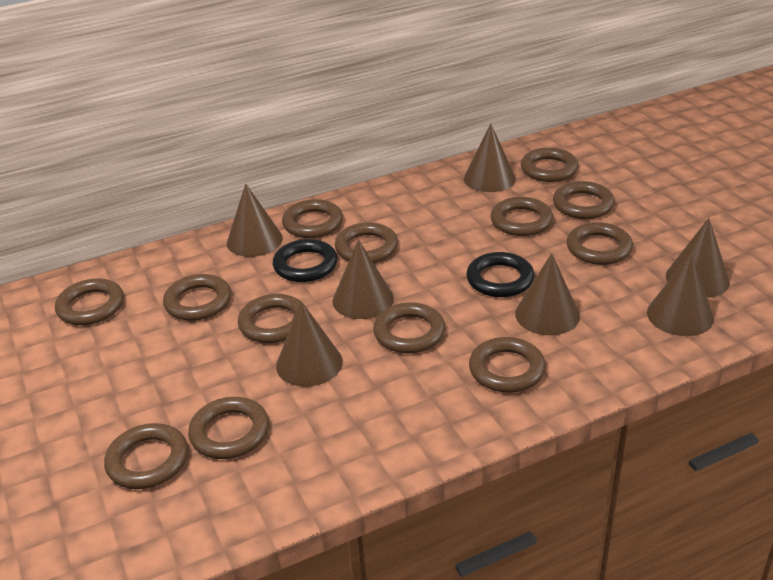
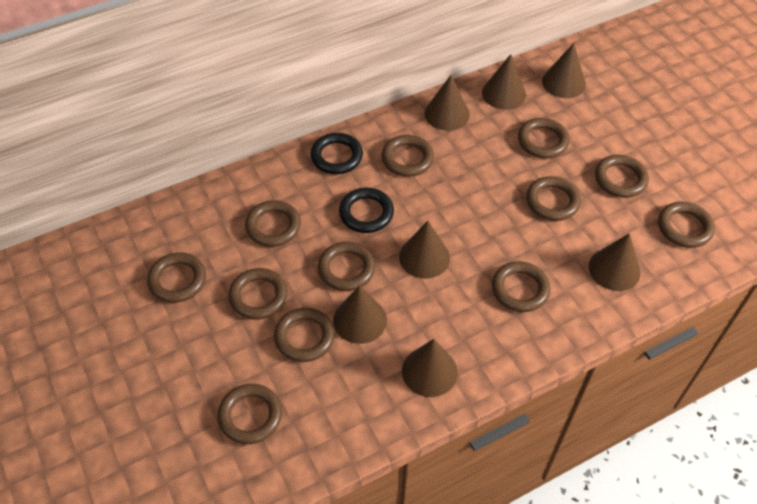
brown ring: 13 -> 12

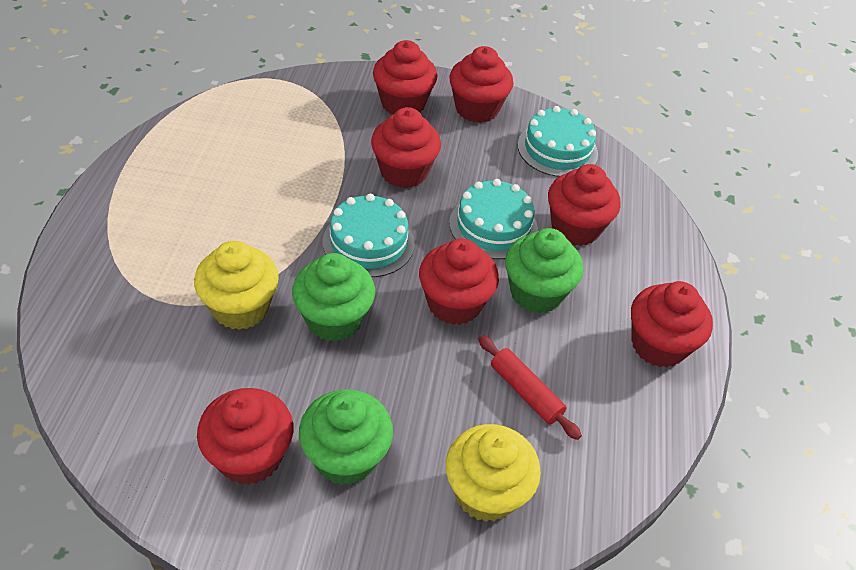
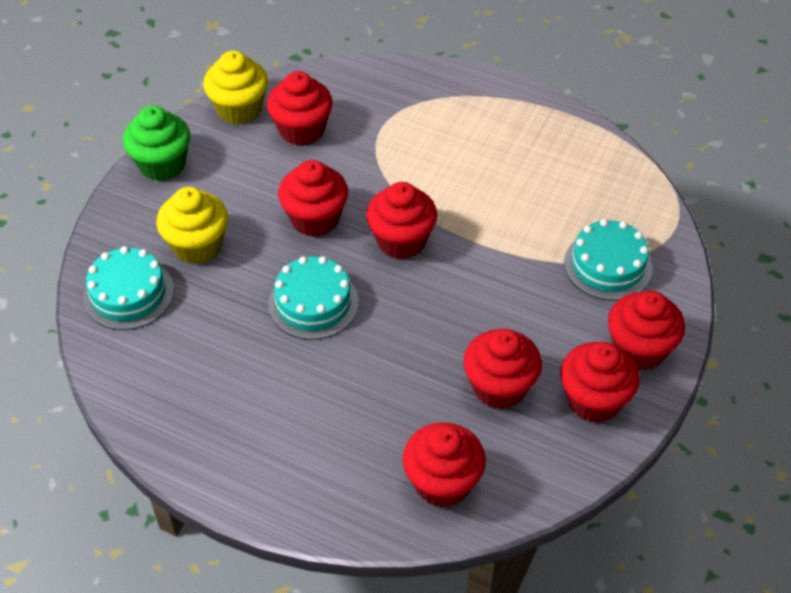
green cupcake: 3 -> 1
red rolling pin: 1 -> 0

» **What you have to do**
Each line of the material goes into your copy unchanged, but no picture does.

» **Answer below**
brown ring: 13 -> 12

green cupcake: 3 -> 1
red rolling pin: 1 -> 0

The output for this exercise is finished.